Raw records

--- Start ---

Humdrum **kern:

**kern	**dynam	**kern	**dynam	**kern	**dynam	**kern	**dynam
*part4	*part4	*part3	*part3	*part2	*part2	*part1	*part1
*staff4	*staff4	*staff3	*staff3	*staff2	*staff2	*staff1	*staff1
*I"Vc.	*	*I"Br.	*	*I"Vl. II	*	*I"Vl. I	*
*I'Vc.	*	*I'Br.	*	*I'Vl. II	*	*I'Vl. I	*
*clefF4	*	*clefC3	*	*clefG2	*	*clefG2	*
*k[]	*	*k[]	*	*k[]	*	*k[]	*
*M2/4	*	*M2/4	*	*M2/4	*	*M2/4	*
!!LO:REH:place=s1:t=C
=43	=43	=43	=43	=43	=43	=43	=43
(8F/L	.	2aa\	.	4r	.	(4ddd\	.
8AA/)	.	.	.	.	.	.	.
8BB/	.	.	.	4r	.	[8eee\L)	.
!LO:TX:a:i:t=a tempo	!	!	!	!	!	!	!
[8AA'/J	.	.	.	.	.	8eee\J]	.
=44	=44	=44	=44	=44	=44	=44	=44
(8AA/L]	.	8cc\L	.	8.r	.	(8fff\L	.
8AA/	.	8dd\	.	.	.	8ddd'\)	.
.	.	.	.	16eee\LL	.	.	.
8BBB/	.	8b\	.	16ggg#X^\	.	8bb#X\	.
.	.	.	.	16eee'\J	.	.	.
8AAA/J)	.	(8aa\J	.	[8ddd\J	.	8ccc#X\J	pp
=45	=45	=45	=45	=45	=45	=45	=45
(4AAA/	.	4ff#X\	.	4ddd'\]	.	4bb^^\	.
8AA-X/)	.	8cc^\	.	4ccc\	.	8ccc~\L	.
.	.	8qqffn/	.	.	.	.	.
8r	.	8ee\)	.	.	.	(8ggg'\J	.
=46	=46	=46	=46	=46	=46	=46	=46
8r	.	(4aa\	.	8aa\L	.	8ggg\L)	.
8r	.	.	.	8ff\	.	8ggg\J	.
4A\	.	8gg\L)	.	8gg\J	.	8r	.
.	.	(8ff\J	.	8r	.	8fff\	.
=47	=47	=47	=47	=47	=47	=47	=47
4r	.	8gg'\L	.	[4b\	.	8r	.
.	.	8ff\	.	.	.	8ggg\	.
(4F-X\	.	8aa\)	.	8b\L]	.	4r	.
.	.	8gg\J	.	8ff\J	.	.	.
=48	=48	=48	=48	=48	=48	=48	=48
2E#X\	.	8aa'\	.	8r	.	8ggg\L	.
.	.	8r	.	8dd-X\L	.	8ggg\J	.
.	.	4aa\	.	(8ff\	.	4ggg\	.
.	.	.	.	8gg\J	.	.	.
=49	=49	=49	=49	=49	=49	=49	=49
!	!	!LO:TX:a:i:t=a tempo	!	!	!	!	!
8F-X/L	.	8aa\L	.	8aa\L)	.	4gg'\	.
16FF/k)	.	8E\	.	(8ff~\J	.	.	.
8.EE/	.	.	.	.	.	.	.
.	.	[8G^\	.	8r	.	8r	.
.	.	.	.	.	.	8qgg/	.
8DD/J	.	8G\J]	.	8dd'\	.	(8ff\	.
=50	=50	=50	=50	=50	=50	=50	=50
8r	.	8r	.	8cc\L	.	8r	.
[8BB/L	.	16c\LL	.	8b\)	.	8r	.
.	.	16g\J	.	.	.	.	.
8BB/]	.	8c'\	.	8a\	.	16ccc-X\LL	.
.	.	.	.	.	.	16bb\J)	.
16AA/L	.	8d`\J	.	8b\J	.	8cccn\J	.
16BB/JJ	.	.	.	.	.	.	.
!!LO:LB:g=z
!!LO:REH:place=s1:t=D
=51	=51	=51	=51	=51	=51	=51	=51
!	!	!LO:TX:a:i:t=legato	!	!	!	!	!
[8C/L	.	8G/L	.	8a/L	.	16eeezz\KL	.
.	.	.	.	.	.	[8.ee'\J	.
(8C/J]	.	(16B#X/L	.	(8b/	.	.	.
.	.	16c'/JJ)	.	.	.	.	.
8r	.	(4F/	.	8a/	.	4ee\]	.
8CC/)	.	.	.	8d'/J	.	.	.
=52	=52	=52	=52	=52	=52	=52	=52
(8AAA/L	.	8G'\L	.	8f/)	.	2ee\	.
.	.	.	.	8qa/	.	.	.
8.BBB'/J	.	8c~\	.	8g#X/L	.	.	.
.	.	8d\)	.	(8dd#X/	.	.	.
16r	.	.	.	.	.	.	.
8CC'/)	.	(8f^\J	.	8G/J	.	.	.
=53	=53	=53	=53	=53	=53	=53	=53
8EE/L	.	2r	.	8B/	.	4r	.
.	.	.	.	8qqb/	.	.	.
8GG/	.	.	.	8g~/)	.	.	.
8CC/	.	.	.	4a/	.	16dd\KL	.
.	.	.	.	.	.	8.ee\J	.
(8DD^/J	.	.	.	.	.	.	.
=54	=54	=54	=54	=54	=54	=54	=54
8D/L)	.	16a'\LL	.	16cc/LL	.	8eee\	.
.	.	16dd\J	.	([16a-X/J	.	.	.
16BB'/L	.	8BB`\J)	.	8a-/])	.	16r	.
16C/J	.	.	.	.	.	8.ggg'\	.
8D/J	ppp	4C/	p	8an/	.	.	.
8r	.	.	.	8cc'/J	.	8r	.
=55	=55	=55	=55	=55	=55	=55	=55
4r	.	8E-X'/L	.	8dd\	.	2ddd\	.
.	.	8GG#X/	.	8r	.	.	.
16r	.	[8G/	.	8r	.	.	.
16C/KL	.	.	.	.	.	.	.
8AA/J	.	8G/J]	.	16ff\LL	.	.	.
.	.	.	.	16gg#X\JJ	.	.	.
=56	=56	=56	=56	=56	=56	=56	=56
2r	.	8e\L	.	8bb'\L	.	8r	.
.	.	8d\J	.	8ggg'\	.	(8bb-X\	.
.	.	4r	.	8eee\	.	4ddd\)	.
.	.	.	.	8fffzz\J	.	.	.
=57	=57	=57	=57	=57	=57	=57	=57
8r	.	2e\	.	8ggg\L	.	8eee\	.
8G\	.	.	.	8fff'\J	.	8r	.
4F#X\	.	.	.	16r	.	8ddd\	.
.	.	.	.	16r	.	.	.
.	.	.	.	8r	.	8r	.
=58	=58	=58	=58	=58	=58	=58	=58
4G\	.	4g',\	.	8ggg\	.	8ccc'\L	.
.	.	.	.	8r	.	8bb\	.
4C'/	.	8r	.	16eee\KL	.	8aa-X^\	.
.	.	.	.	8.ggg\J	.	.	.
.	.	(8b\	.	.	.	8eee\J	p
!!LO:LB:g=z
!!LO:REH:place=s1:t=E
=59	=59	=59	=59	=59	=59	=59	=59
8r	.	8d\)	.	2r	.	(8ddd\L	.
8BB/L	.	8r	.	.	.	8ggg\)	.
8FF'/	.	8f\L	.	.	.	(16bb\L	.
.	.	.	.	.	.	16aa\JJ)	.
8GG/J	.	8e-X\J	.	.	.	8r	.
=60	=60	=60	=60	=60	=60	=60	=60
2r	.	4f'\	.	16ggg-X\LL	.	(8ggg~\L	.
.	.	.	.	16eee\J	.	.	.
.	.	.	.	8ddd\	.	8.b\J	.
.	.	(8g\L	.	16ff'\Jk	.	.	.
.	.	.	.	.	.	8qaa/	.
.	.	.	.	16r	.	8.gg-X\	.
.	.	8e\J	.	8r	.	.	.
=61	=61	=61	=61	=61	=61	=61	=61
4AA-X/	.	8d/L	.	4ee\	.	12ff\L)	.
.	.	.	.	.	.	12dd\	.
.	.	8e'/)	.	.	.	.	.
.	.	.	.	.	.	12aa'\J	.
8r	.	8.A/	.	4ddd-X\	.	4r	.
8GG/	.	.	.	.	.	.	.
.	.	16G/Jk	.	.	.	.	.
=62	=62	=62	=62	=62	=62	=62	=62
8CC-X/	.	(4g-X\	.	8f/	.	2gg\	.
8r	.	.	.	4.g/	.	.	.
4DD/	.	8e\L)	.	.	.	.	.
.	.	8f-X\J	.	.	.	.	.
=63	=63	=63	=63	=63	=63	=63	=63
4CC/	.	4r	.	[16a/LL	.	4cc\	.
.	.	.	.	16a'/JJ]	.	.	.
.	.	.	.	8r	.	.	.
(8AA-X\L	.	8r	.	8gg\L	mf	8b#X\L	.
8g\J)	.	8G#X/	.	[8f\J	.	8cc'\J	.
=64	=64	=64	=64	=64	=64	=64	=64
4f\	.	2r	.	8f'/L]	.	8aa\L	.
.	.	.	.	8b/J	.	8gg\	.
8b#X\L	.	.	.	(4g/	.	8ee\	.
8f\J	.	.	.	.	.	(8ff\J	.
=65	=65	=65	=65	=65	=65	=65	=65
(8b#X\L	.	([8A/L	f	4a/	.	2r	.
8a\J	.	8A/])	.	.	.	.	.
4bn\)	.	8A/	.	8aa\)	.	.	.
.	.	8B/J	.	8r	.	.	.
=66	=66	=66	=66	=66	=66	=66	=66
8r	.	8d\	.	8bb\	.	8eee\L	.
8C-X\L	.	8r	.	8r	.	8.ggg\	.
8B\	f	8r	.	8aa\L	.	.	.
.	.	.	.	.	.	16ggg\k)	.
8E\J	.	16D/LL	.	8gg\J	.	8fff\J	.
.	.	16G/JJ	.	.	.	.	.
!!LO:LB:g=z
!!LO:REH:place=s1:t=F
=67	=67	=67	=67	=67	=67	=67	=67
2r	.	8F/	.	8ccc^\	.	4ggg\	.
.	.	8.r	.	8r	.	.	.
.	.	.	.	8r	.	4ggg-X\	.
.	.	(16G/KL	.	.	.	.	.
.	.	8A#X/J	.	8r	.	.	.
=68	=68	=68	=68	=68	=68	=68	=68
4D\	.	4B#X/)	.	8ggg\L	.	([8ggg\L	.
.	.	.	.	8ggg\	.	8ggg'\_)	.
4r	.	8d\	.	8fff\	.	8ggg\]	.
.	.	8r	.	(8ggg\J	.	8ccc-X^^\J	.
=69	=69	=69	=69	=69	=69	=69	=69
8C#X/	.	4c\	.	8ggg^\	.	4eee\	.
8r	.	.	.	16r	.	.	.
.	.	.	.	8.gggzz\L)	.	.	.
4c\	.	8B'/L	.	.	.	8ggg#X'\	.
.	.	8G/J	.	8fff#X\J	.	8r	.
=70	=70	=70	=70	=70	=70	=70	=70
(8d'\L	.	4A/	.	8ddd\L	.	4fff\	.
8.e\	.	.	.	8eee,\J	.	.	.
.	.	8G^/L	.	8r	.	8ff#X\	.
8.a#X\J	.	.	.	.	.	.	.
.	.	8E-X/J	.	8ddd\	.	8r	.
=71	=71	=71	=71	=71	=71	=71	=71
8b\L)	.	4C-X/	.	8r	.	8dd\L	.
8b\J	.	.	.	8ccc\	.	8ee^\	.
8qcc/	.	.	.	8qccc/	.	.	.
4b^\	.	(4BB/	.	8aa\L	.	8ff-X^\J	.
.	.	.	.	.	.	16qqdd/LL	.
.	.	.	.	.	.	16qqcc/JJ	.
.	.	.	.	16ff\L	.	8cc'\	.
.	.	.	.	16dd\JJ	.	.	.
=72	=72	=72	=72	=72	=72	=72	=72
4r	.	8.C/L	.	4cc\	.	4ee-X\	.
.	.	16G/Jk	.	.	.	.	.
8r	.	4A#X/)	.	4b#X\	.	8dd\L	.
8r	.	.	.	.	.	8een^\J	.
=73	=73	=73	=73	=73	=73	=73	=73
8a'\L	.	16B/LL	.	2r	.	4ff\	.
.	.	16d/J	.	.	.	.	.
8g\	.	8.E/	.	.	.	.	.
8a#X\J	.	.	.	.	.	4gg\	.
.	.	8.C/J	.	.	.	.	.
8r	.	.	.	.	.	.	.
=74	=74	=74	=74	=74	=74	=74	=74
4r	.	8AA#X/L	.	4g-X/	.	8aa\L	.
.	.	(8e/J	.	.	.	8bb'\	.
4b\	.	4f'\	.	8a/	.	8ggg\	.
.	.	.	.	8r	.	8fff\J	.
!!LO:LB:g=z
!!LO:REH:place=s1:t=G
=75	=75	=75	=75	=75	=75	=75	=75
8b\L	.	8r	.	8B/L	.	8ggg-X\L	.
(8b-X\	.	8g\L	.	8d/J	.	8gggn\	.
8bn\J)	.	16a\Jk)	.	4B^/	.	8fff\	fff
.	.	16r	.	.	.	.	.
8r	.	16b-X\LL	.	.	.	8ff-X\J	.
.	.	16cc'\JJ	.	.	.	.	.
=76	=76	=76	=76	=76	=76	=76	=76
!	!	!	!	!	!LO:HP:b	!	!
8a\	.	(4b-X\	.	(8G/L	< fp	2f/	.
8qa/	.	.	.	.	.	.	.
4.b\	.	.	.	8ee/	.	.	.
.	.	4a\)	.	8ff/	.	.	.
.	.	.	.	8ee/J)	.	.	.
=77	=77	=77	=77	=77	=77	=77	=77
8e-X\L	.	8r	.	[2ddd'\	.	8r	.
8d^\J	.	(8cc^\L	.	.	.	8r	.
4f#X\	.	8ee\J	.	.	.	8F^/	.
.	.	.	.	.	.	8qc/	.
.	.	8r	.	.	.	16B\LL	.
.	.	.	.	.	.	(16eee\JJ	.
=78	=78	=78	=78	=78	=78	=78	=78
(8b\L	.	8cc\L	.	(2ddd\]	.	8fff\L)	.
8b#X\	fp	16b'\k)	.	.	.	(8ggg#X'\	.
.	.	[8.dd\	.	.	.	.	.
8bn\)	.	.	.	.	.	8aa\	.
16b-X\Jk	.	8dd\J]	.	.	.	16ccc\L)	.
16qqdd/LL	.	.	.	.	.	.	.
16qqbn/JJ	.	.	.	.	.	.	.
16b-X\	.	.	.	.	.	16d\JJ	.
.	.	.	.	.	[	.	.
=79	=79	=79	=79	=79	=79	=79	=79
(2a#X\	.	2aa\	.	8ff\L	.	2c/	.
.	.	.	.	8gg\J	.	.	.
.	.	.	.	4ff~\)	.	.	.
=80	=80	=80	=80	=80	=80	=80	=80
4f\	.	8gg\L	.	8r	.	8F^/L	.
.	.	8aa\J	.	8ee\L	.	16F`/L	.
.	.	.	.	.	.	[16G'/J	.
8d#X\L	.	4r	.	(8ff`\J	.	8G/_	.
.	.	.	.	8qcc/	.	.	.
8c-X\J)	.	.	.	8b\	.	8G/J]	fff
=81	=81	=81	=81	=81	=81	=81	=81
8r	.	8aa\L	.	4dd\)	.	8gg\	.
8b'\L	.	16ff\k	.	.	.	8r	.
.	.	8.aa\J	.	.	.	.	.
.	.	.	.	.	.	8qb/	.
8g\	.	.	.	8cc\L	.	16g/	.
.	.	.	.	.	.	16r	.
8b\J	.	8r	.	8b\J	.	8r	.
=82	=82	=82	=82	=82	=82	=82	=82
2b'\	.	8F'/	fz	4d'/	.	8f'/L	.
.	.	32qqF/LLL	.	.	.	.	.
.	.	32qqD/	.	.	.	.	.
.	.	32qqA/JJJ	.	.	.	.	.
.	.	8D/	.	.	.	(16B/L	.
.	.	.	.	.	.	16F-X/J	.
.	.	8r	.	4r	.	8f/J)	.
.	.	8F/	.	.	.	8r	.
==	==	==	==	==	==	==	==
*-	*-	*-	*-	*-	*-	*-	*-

--- End ---

Task objective –
Collect every line in the records above that contains the string "place". Case counts, so match uppercase and lowercase letters exactly.

Output below –
!!LO:REH:place=s1:t=C
!!LO:REH:place=s1:t=D
!!LO:REH:place=s1:t=E
!!LO:REH:place=s1:t=F
!!LO:REH:place=s1:t=G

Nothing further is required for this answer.